INFORMATION SUPPLIED —
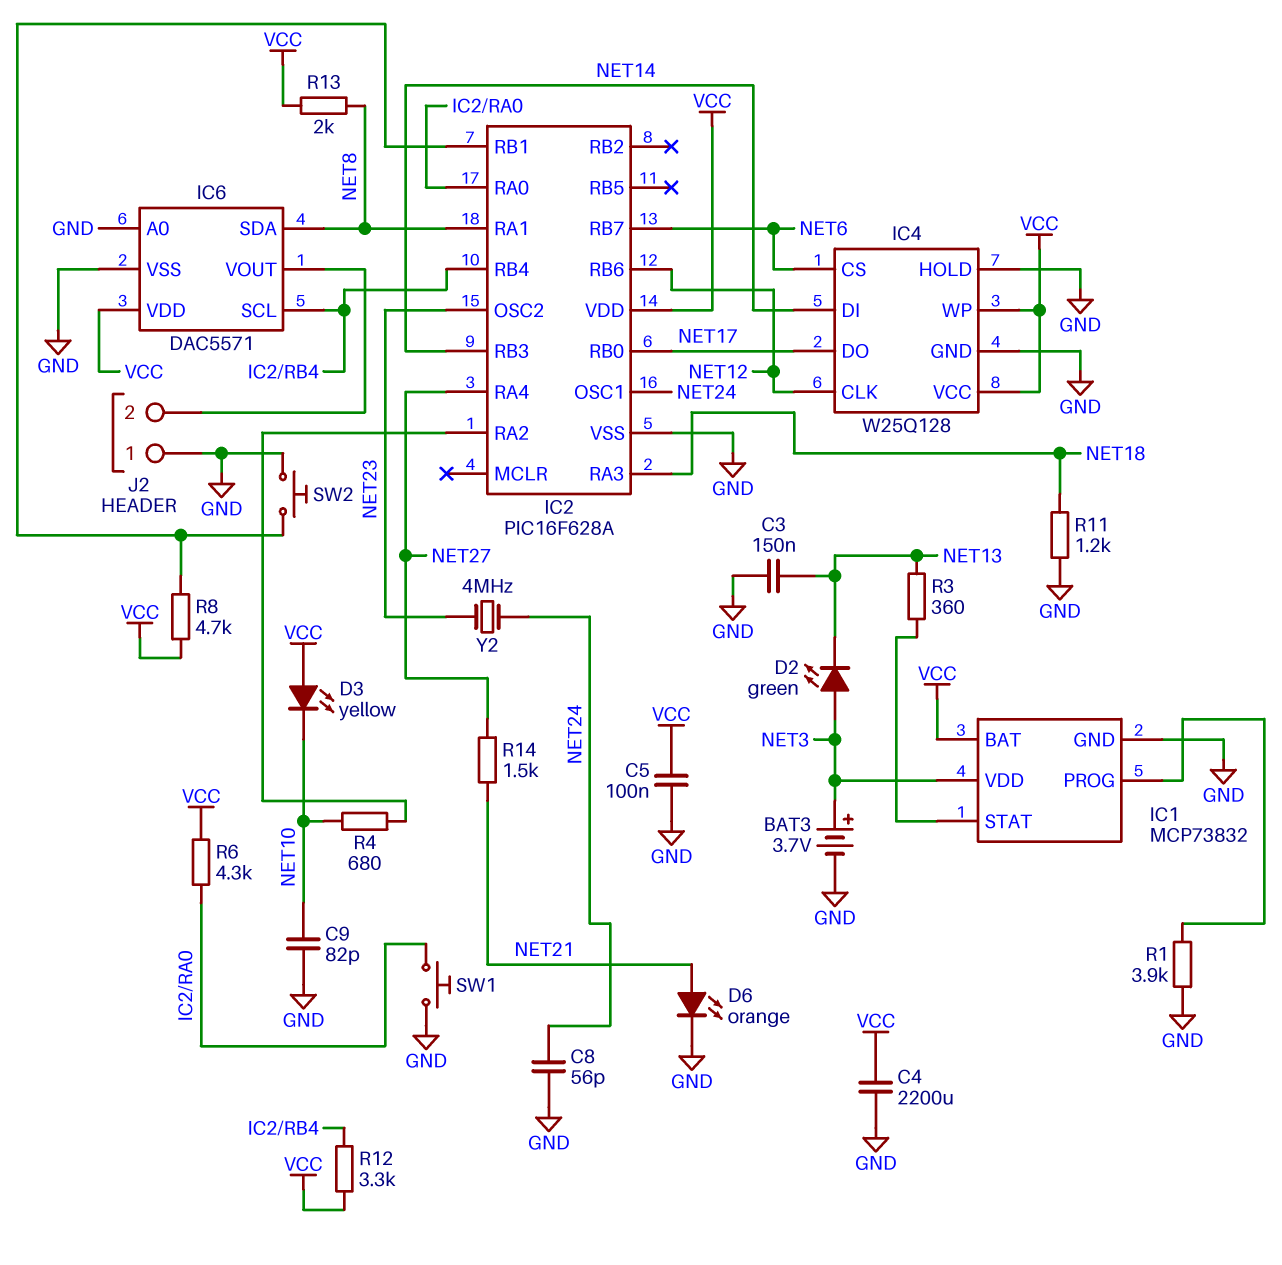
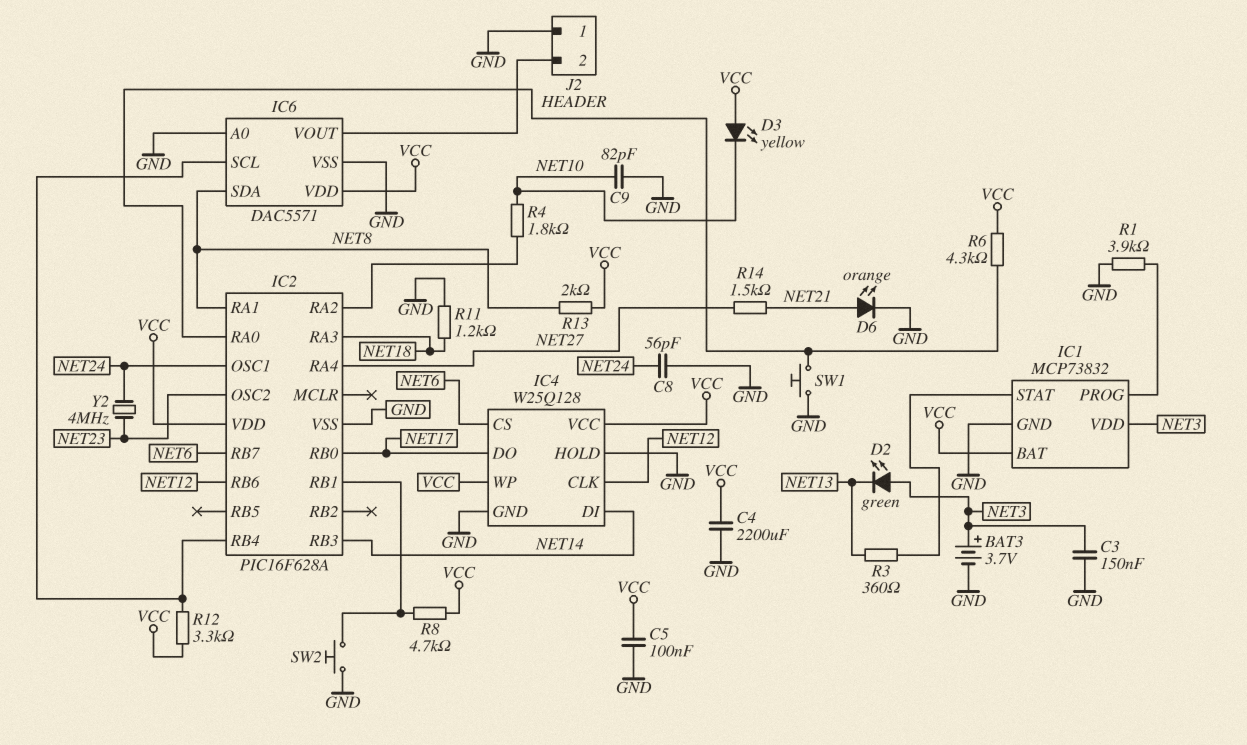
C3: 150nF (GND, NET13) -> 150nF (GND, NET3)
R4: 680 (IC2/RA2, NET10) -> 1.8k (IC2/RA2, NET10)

--

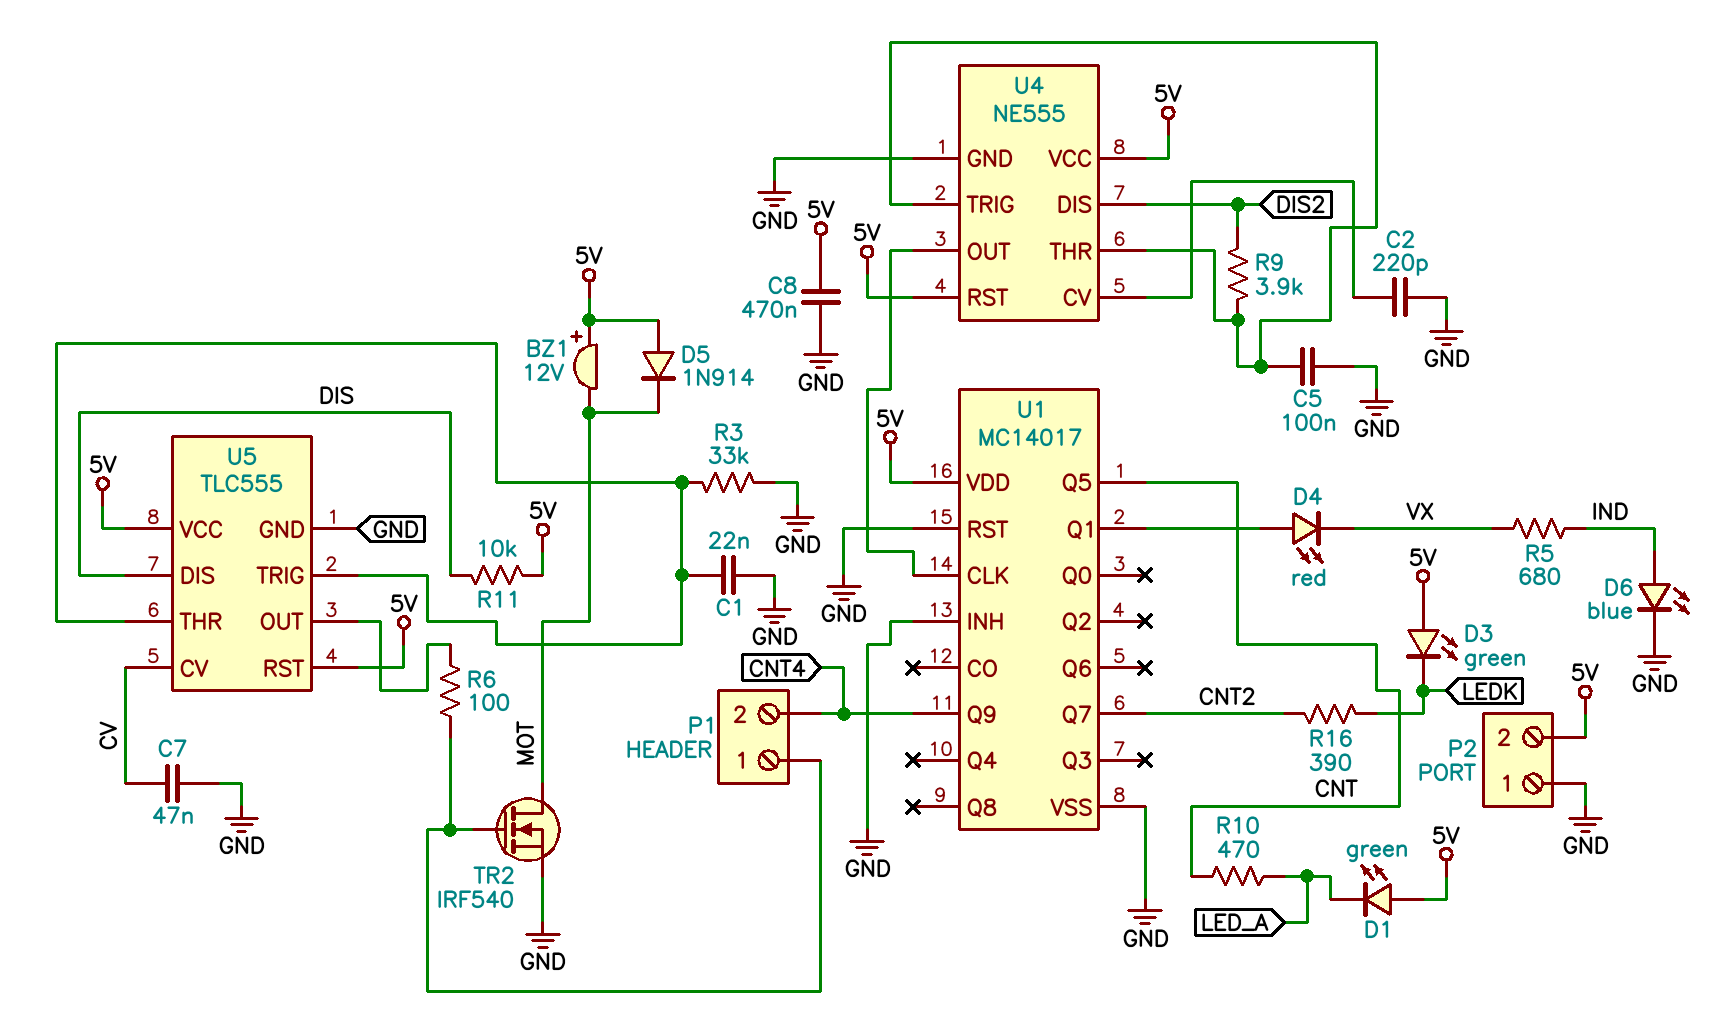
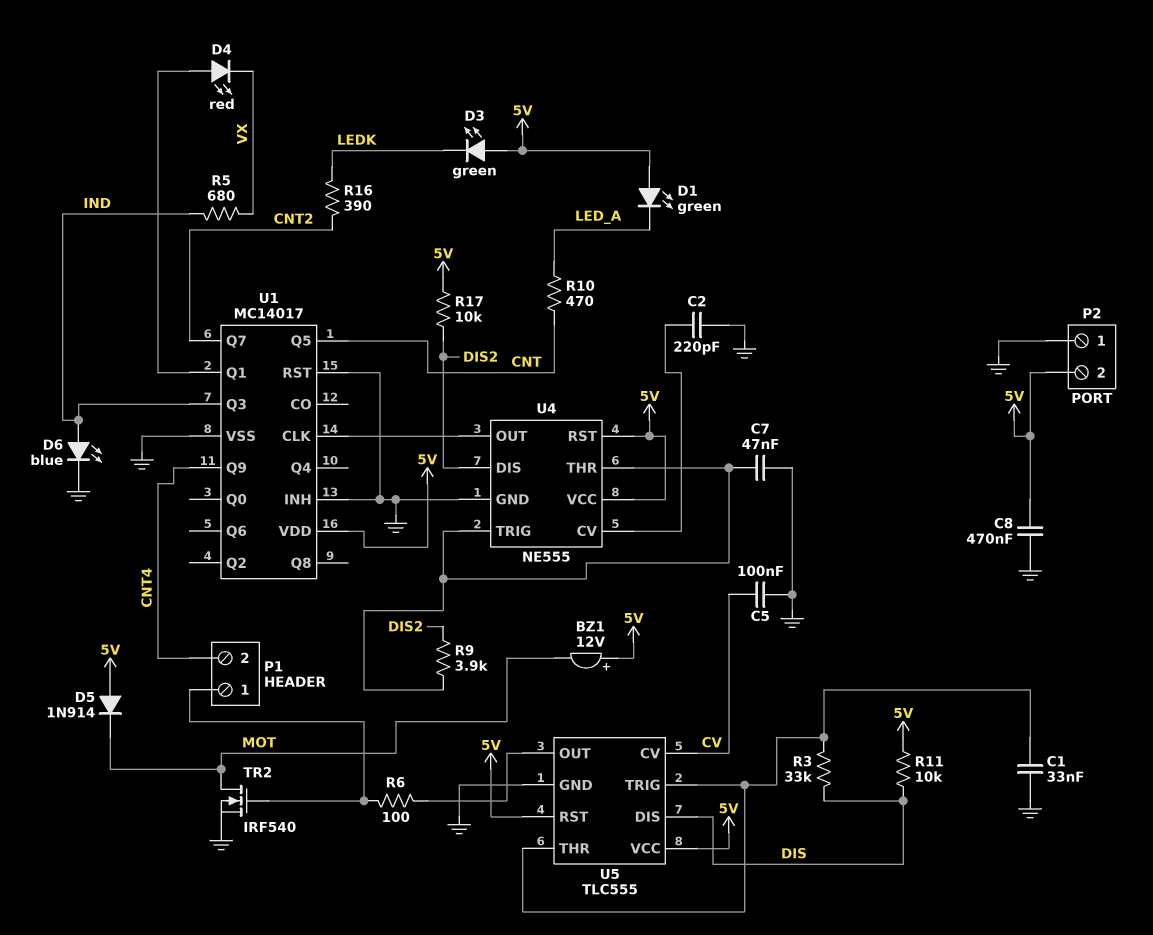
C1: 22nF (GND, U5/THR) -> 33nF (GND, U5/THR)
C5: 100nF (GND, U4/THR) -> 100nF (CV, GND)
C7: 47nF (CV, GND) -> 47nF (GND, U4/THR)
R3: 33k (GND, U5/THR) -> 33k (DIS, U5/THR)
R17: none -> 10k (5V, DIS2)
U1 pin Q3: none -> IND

EXERCISE DIRECTIONS — Copy all lines from the entries that contain the word "none".

FINISHED EXERCISE —
R17: none -> 10k (5V, DIS2)
U1 pin Q3: none -> IND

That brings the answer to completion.